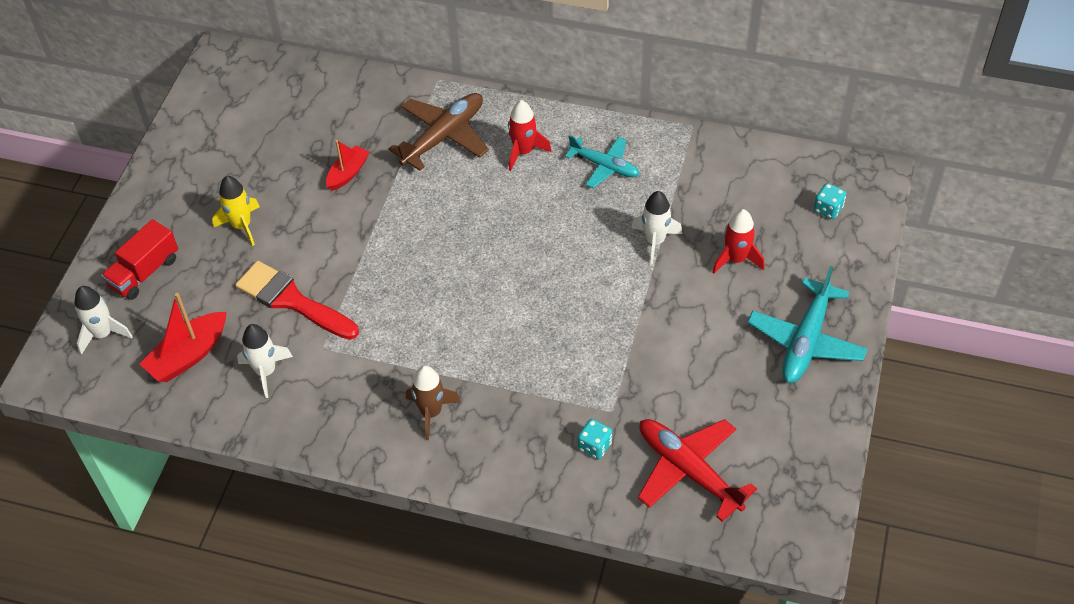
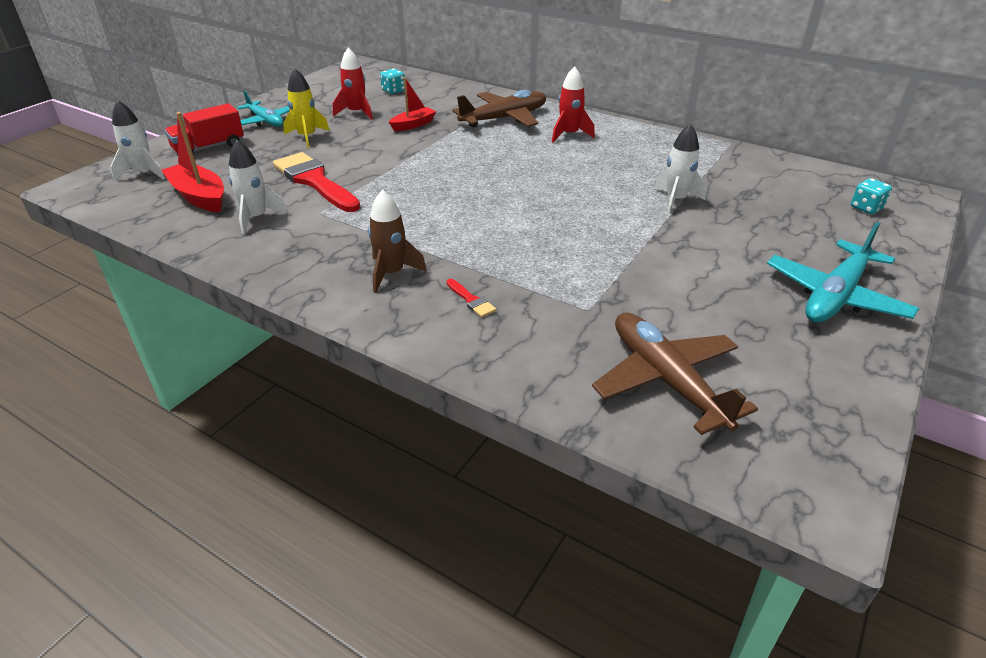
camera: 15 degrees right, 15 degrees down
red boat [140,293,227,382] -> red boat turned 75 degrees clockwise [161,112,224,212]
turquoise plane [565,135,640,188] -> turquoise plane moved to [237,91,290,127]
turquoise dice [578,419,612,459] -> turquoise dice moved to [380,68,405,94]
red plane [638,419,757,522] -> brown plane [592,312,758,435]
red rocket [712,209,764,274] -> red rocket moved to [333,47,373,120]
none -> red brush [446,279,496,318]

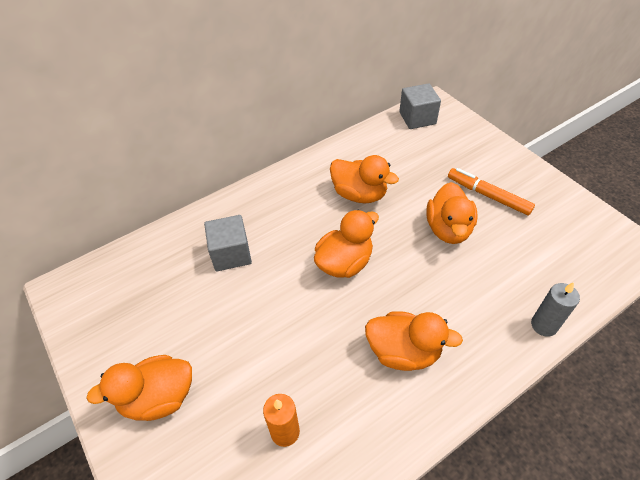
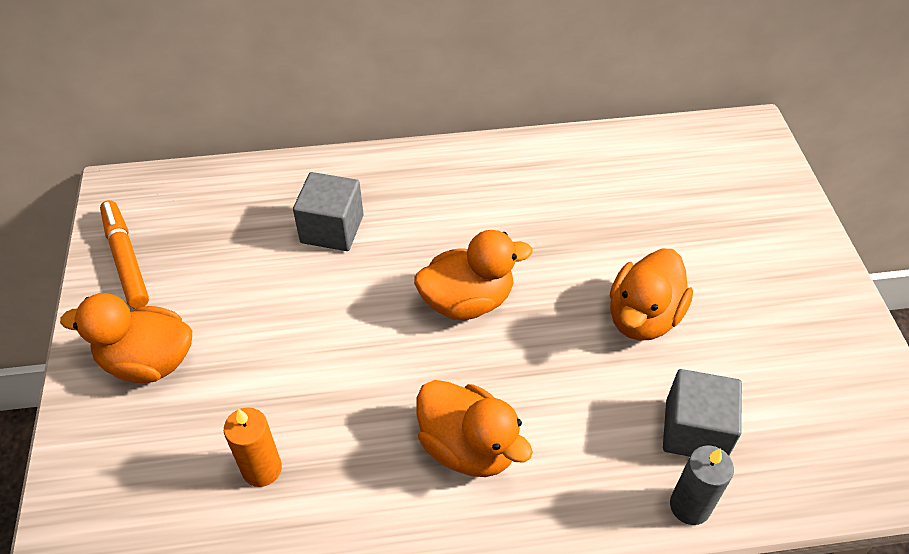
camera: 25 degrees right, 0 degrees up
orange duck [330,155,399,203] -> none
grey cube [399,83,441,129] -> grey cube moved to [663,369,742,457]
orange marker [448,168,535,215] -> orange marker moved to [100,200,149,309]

□ □ □ □

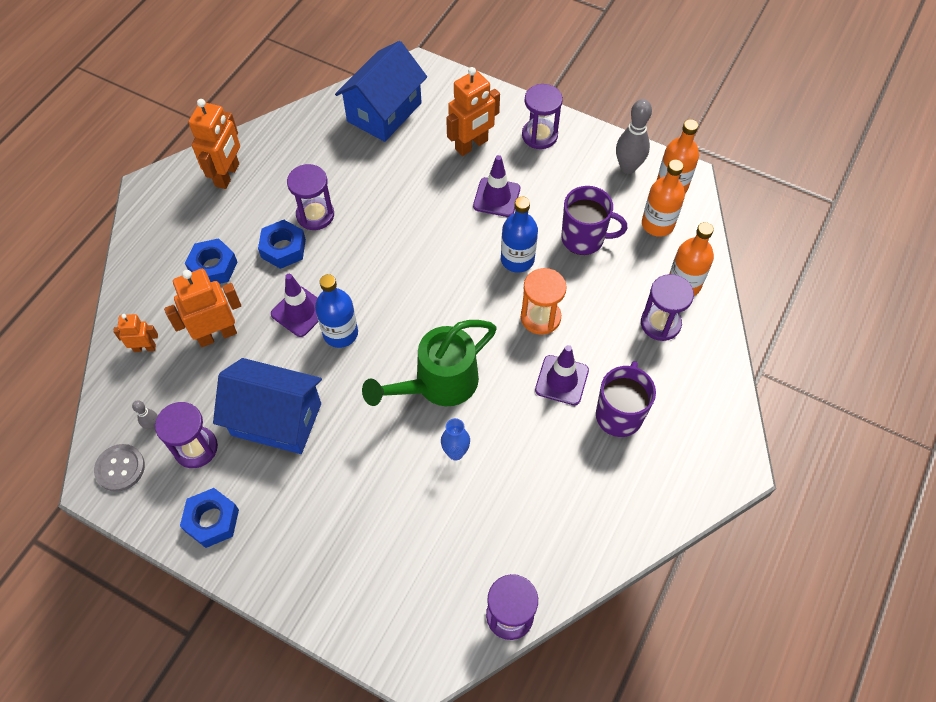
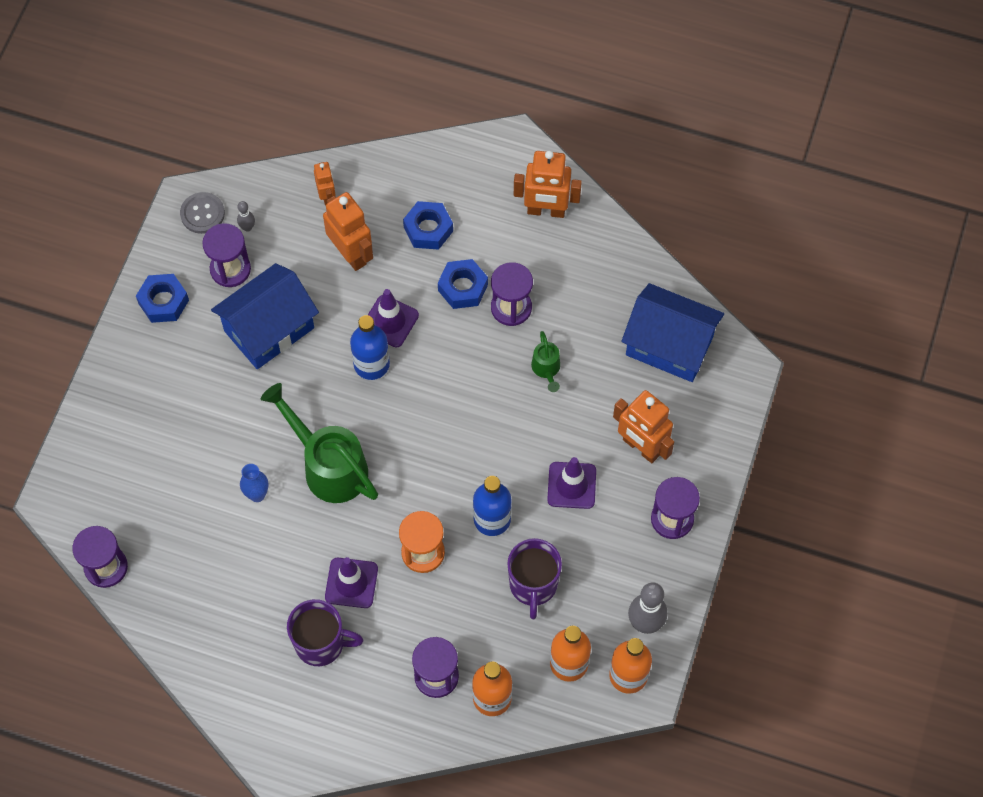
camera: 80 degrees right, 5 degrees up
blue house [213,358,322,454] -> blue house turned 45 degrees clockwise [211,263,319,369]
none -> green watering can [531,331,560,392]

□ □ □ □

:: Assignment ::
An exact transcription is needed of the lines from the one with "camera: 15 degrees right, 15 degrees down" to the one with "orange marker [448,168,535,215]" above, both ends included, with pictures left out.

:: Response area ::
camera: 15 degrees right, 15 degrees down
red boat [140,293,227,382] -> red boat turned 75 degrees clockwise [161,112,224,212]
turquoise plane [565,135,640,188] -> turquoise plane moved to [237,91,290,127]
turquoise dice [578,419,612,459] -> turquoise dice moved to [380,68,405,94]
red plane [638,419,757,522] -> brown plane [592,312,758,435]
red rocket [712,209,764,274] -> red rocket moved to [333,47,373,120]
none -> red brush [446,279,496,318]

camera: 25 degrees right, 0 degrees up
orange duck [330,155,399,203] -> none
grey cube [399,83,441,129] -> grey cube moved to [663,369,742,457]
orange marker [448,168,535,215] -> orange marker moved to [100,200,149,309]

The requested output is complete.